TRY IT: When a line in the data below includes "LIGHT", pick it out and copy it.
*** Opening of TASK MATERIAL ***
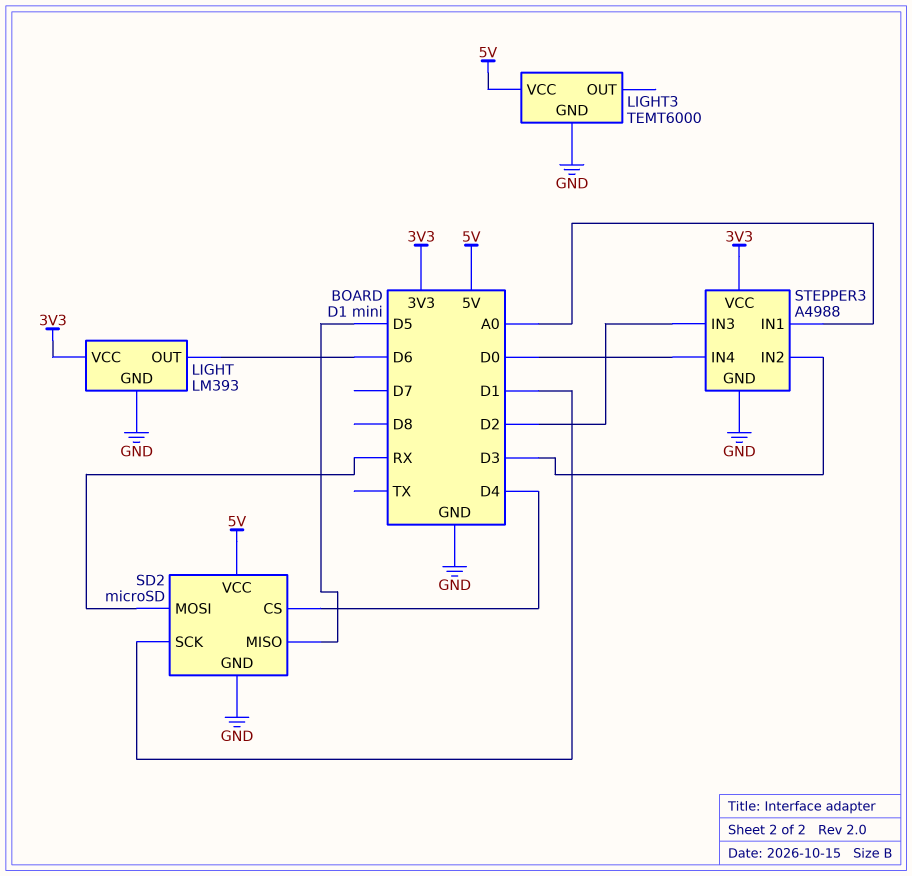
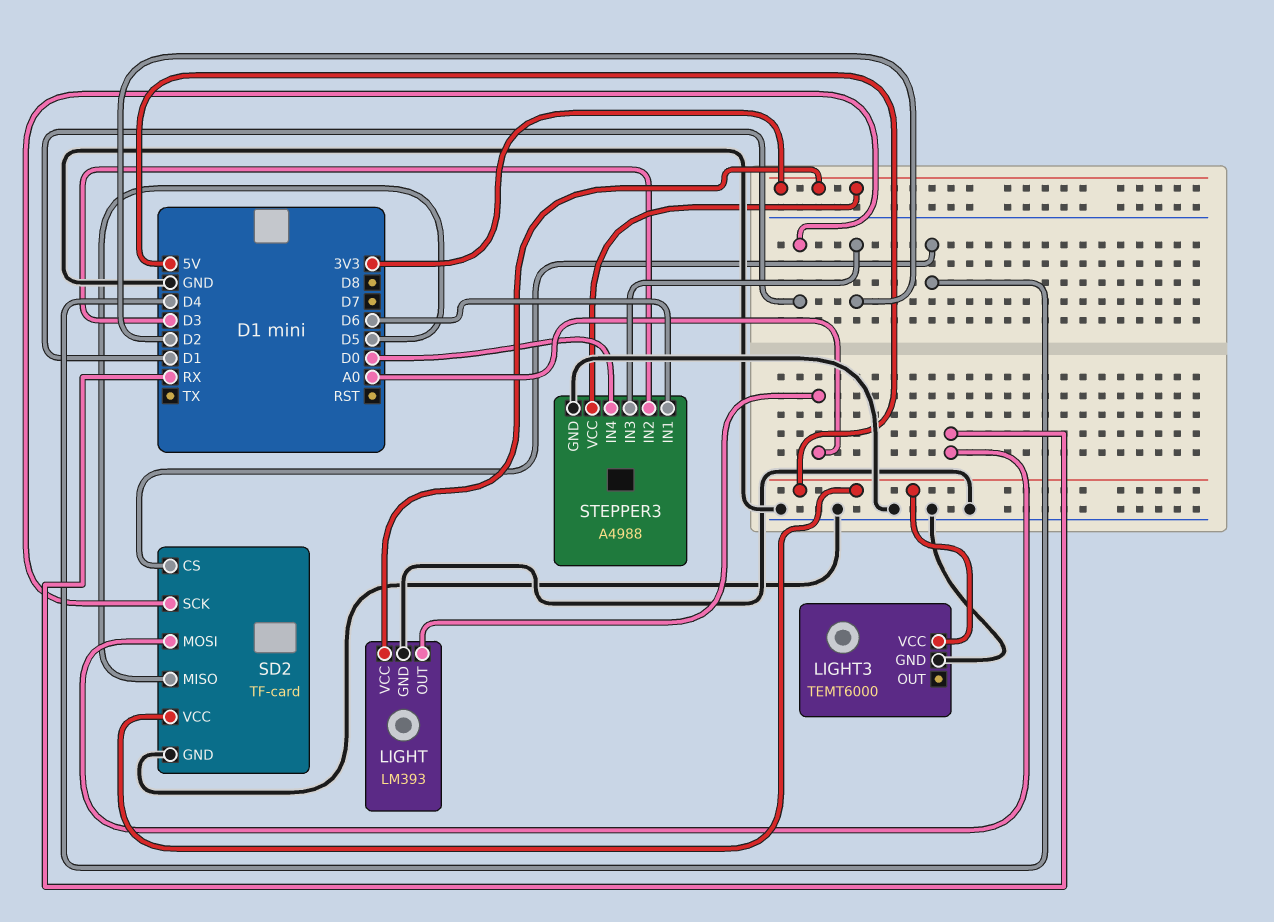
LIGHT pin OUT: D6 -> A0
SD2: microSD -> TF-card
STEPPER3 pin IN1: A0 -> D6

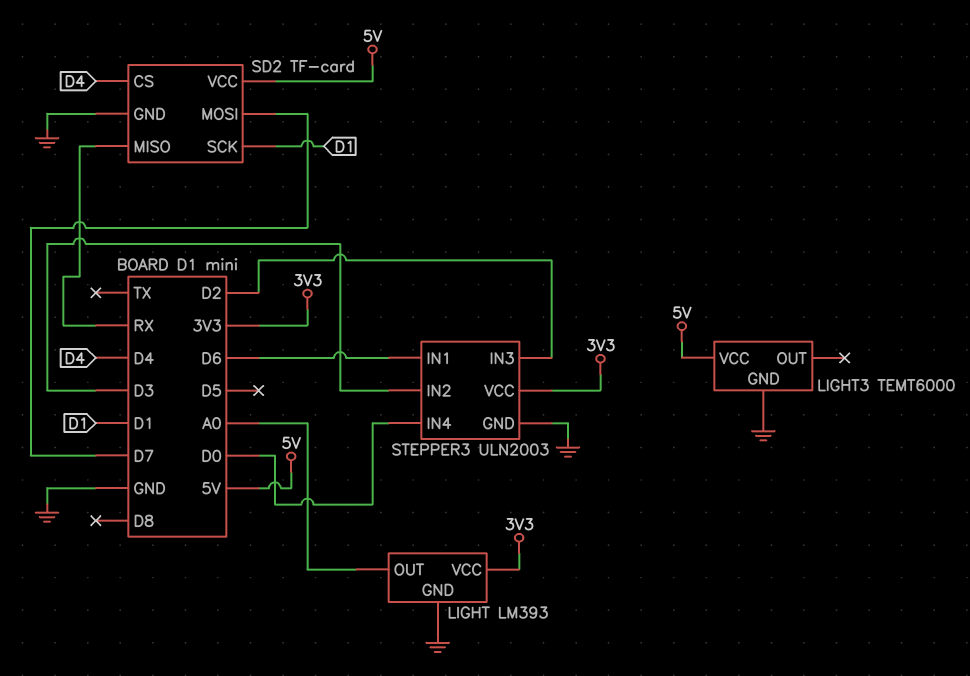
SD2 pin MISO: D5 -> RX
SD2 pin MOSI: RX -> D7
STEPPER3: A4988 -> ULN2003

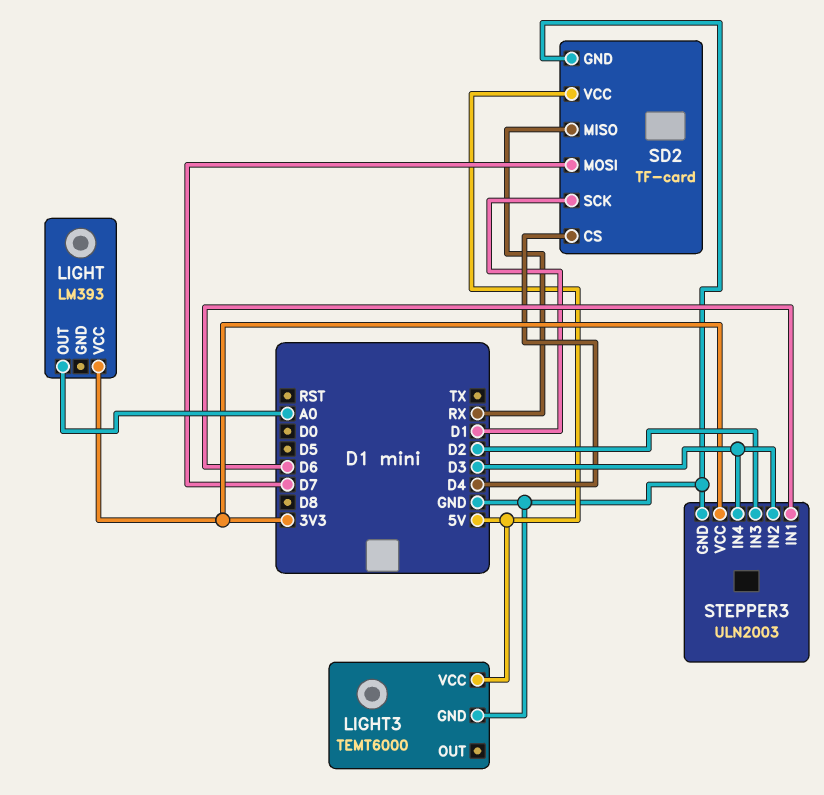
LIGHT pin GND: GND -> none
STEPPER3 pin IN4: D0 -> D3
*** Close of TASK MATERIAL ***
OUTPUT OF THE TASK:
LIGHT pin OUT: D6 -> A0
LIGHT pin GND: GND -> none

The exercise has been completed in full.